> REQUIREMENT
Each line below that carries the string "cyan" must appear in the answer.

> PROVIDED DATA
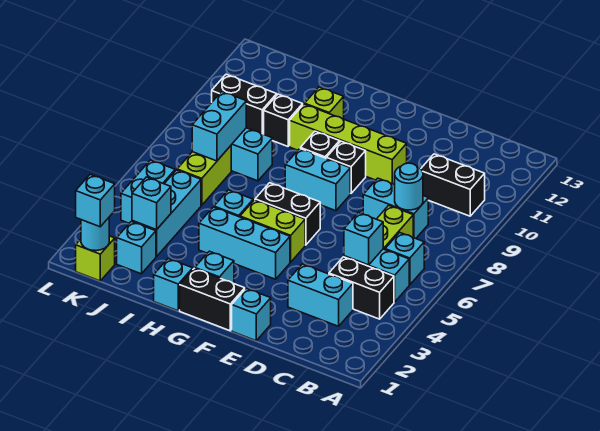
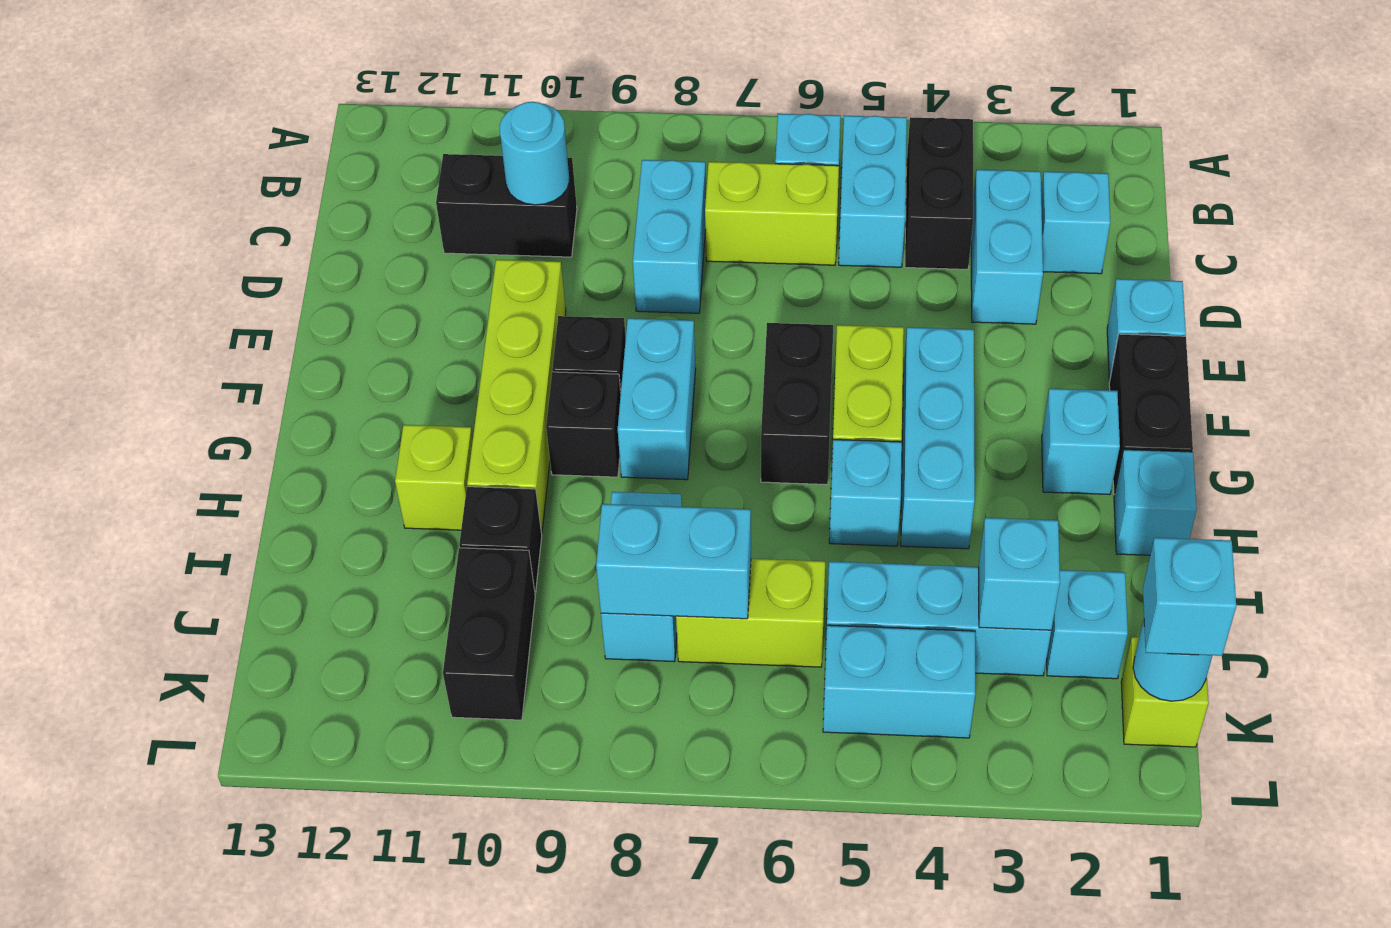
black brick B10:C10 level 1 -> black brick C10:C11 level 1
cyan brick C5 level 2 -> cyan brick C2 level 1
cyan round brick C8 level 2 -> cyan round brick C10 level 2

> ANSWER SECTION
cyan brick C5 level 2 -> cyan brick C2 level 1
cyan round brick C8 level 2 -> cyan round brick C10 level 2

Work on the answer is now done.